• [ASSIGNMENT]: Every line of the data that includes "degrees" should be copied out.

• [PROVIDED DATA]:
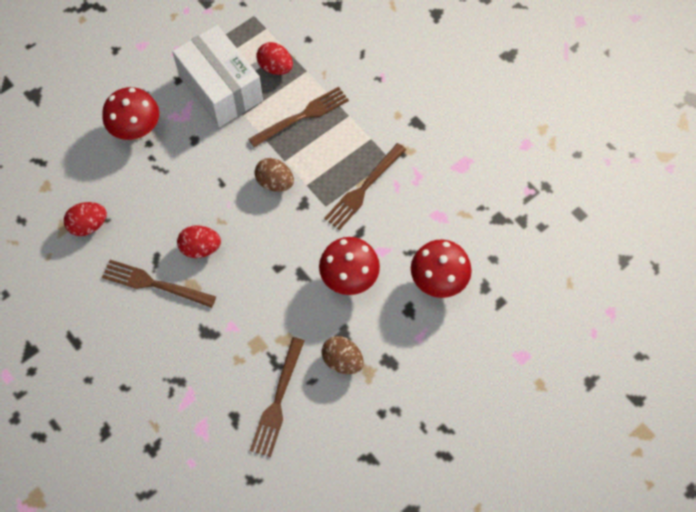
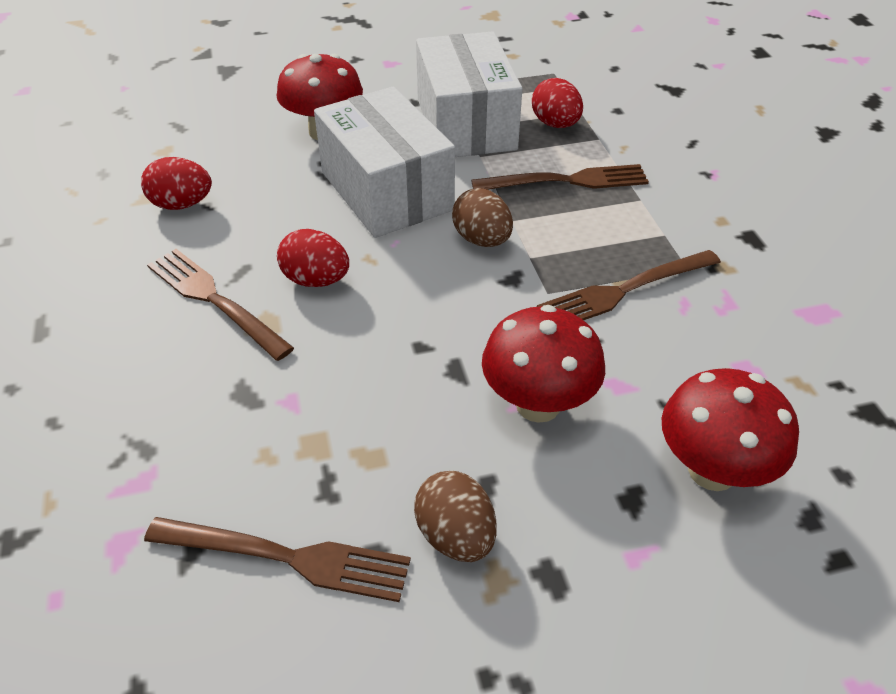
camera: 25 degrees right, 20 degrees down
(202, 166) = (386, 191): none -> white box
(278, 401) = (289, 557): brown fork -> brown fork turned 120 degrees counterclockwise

• [YOUR RESPONSE]:
camera: 25 degrees right, 20 degrees down
(278, 401) = (289, 557): brown fork -> brown fork turned 120 degrees counterclockwise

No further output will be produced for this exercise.